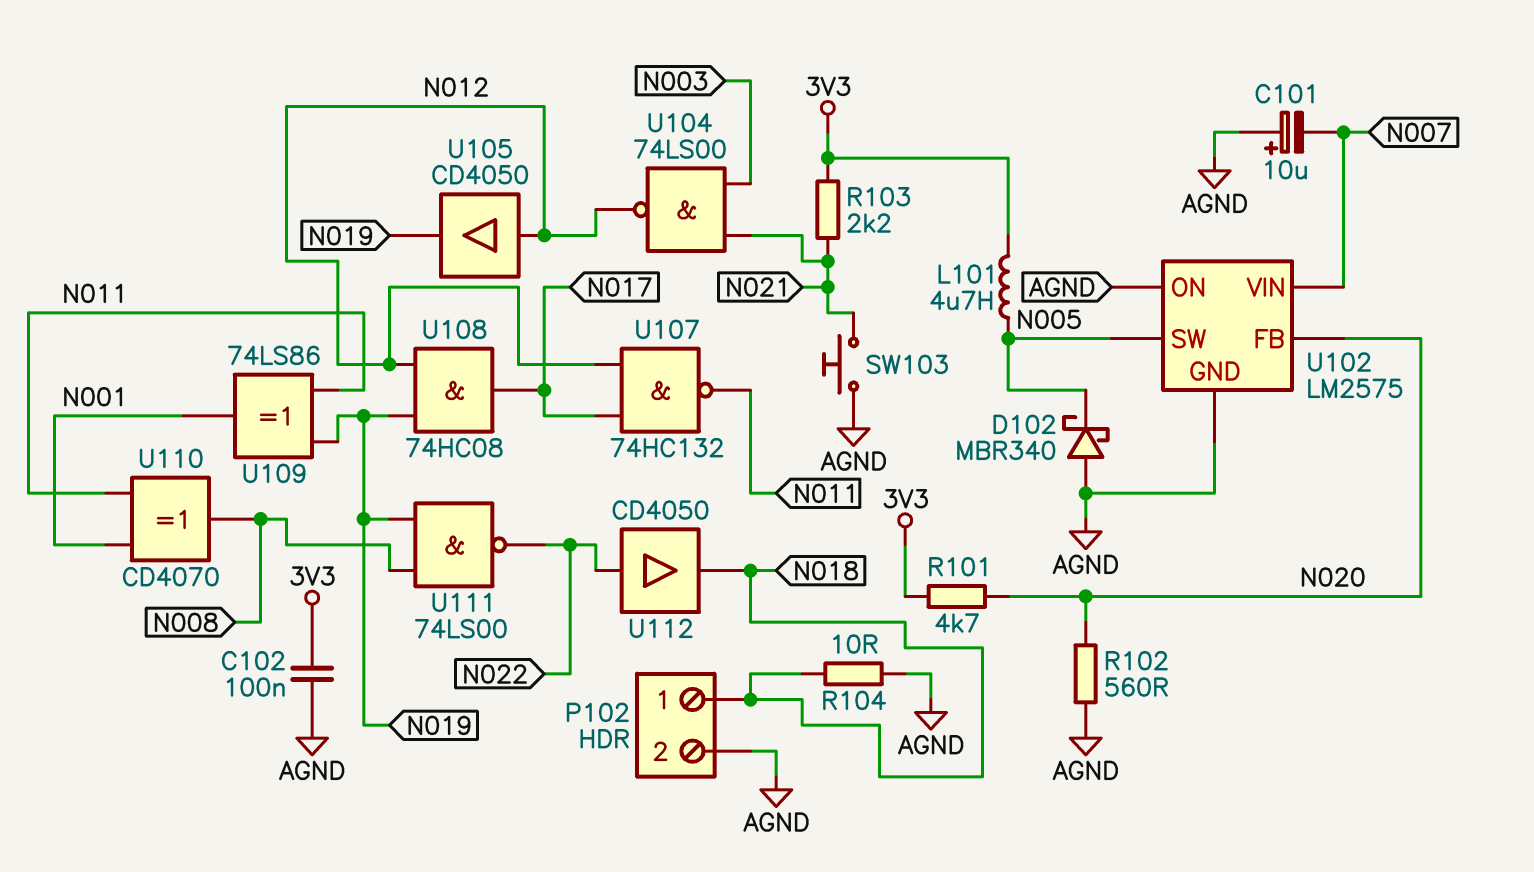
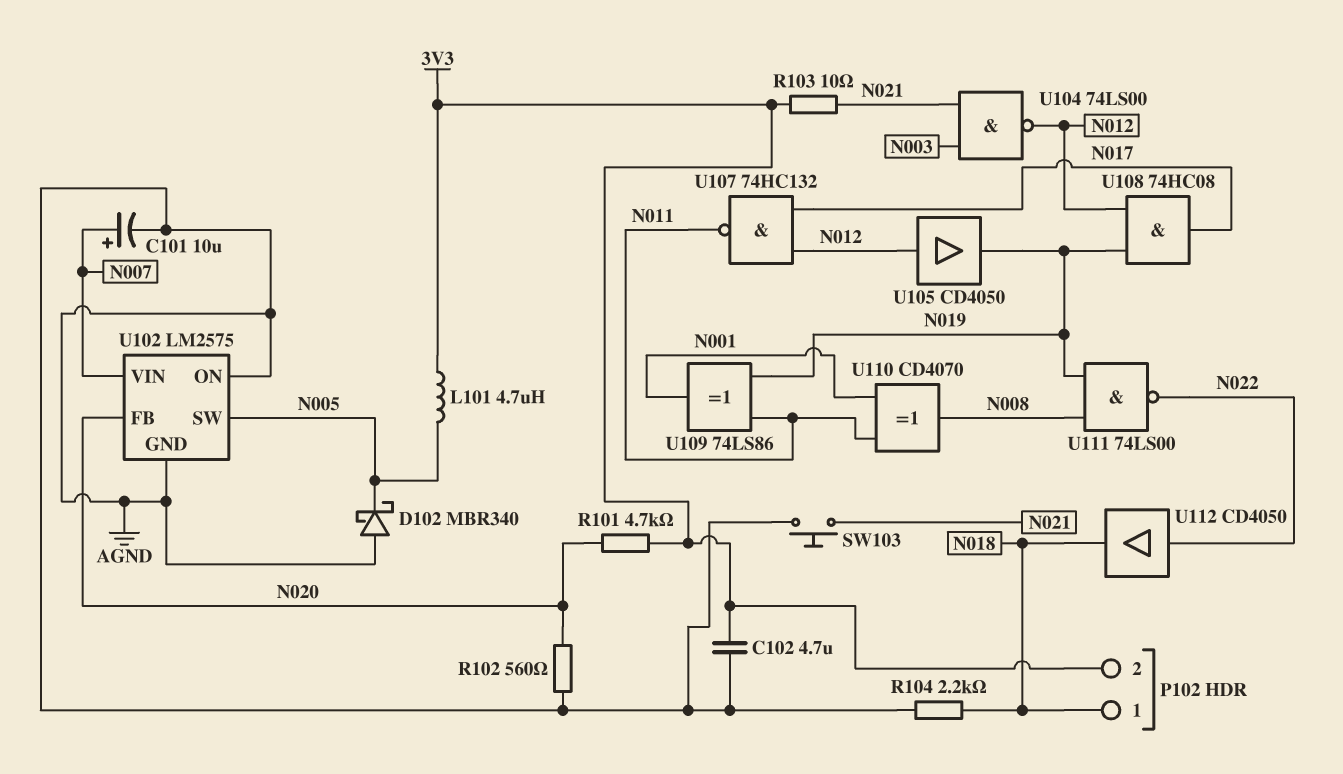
C101: 10uF (plus AGND, minus N007) -> 10uF (plus N007, minus AGND)
C102: 100nF (3V3, AGND) -> 4.7uF (3V3, AGND)
P102 pin 2: AGND -> 3V3
R103: 2.2k (3V3, N021) -> 10 (3V3, N021)
R104: 10 (AGND, N018) -> 2.2k (AGND, N018)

_ASSIGNMENT_.
Reproduce, exactly and only, the lines running from the one with "R103: 2.2k (3V3, N021) -> 10 (3V3, N021)" to the end of the listing above.

_TASK RESPONSE_.
R103: 2.2k (3V3, N021) -> 10 (3V3, N021)
R104: 10 (AGND, N018) -> 2.2k (AGND, N018)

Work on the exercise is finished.